### Problem description
Leaving out the pictures, write the following records exactly as they read.

### Before-and-after scene images
◇ ◇ ◇ ◇ ◇

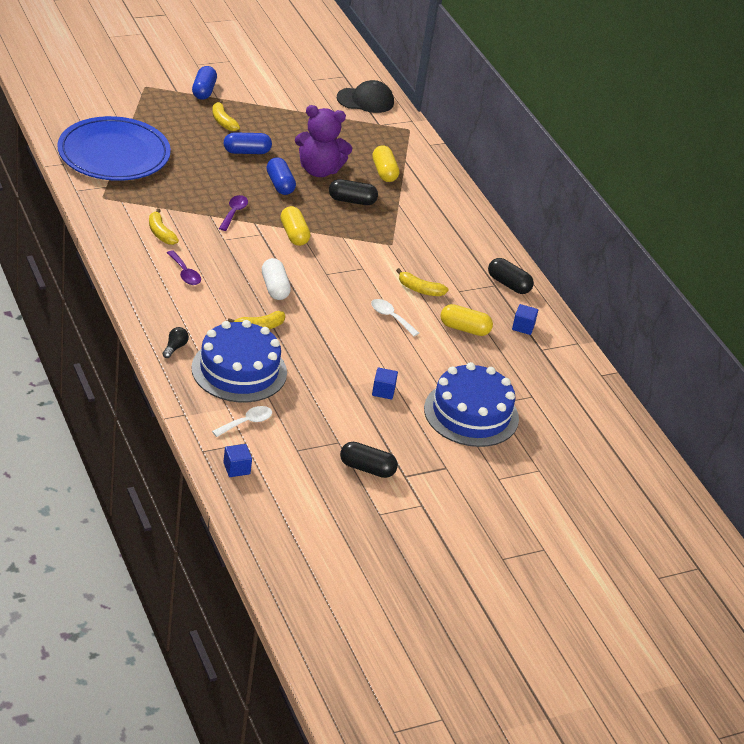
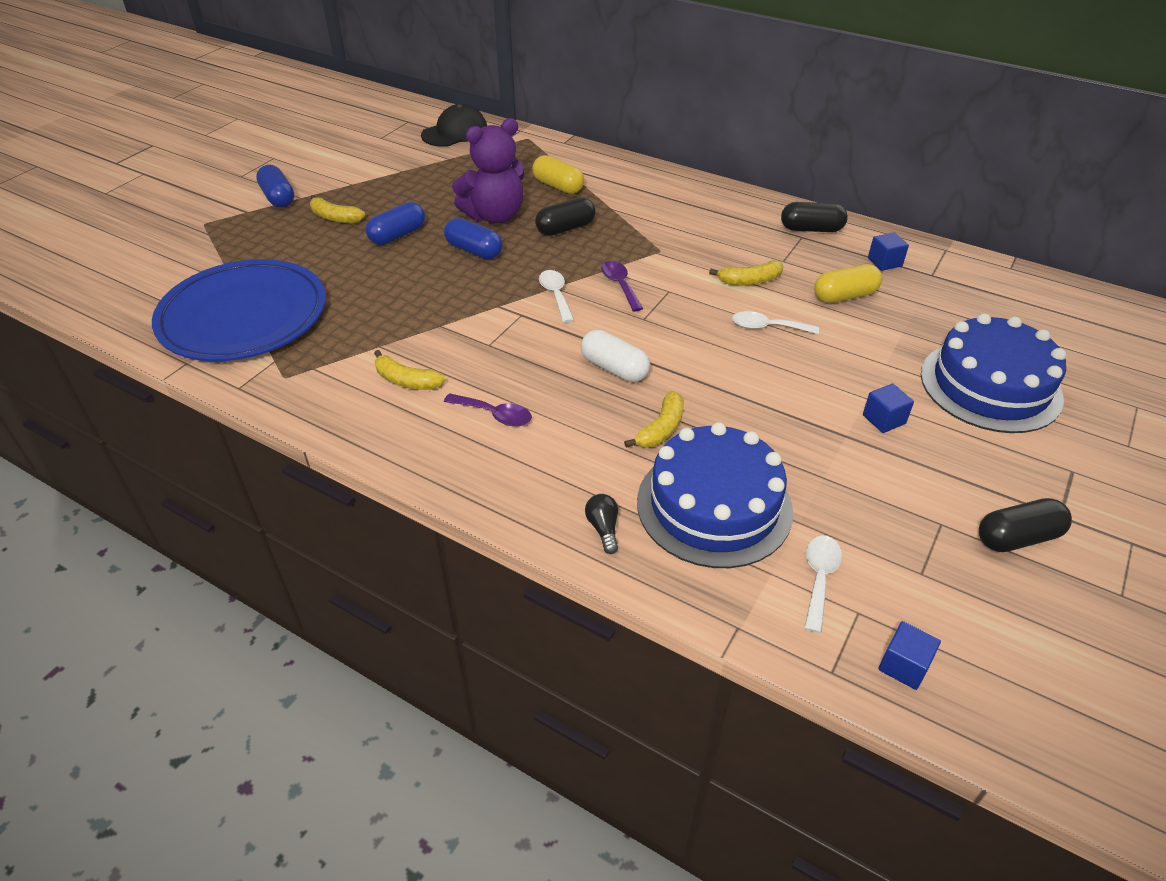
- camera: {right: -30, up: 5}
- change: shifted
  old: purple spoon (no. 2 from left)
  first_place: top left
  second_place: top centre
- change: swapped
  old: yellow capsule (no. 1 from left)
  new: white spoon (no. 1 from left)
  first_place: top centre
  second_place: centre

◇ ◇ ◇ ◇ ◇

### Finished task
- camera: {right: -30, up: 5}
- change: shifted
  old: purple spoon (no. 2 from left)
  first_place: top left
  second_place: top centre
- change: swapped
  old: yellow capsule (no. 1 from left)
  new: white spoon (no. 1 from left)
  first_place: top centre
  second_place: centre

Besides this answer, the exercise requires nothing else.